[Collected data entries]
※

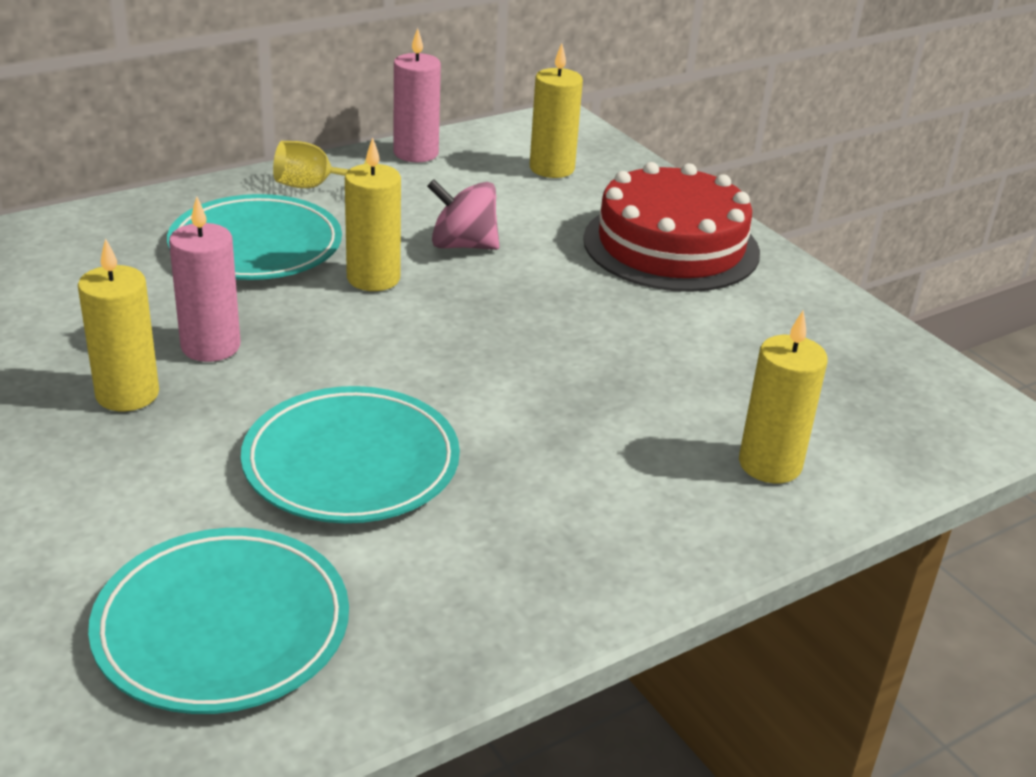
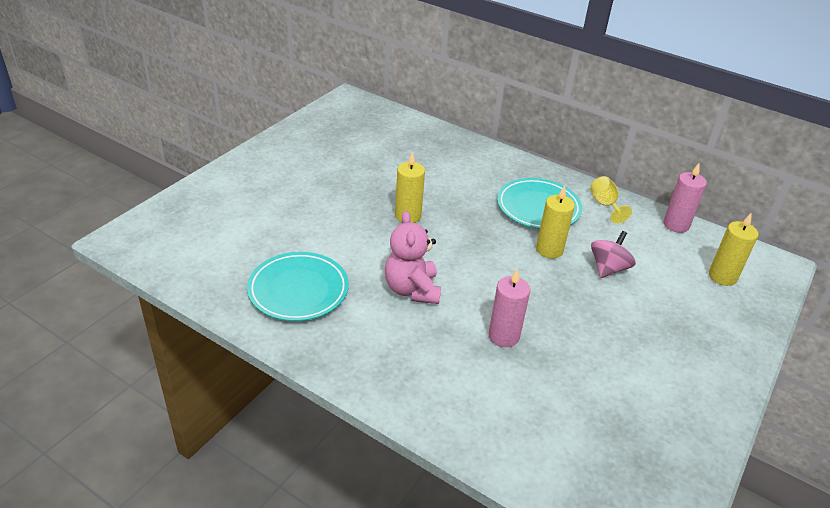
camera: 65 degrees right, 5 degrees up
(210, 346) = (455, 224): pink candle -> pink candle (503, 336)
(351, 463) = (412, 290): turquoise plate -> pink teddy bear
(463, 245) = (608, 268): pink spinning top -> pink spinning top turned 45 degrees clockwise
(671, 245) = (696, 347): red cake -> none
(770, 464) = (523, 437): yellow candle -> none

※

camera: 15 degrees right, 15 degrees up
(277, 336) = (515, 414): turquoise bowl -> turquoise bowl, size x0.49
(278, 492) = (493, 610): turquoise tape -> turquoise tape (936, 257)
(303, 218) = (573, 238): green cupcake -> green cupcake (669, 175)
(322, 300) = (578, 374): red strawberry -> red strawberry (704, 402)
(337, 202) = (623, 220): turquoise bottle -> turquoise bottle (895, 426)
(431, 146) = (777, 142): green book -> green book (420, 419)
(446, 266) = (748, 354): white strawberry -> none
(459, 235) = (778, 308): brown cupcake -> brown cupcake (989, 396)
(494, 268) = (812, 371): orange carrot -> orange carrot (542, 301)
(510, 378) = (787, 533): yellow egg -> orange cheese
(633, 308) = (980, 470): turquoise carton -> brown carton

※

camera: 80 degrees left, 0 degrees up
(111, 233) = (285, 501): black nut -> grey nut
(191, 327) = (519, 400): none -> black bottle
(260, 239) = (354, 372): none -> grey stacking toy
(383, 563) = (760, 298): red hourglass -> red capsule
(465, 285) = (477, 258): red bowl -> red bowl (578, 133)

※

» Instructions for the task: Above are the records. Print exactly, and only, the lines from the line with "(383, 563) = (760, 298): red" to the line with "(465, 285) = (477, 258): red", both inclusive.

» Response for this exercise:
(383, 563) = (760, 298): red hourglass -> red capsule
(465, 285) = (477, 258): red bowl -> red bowl (578, 133)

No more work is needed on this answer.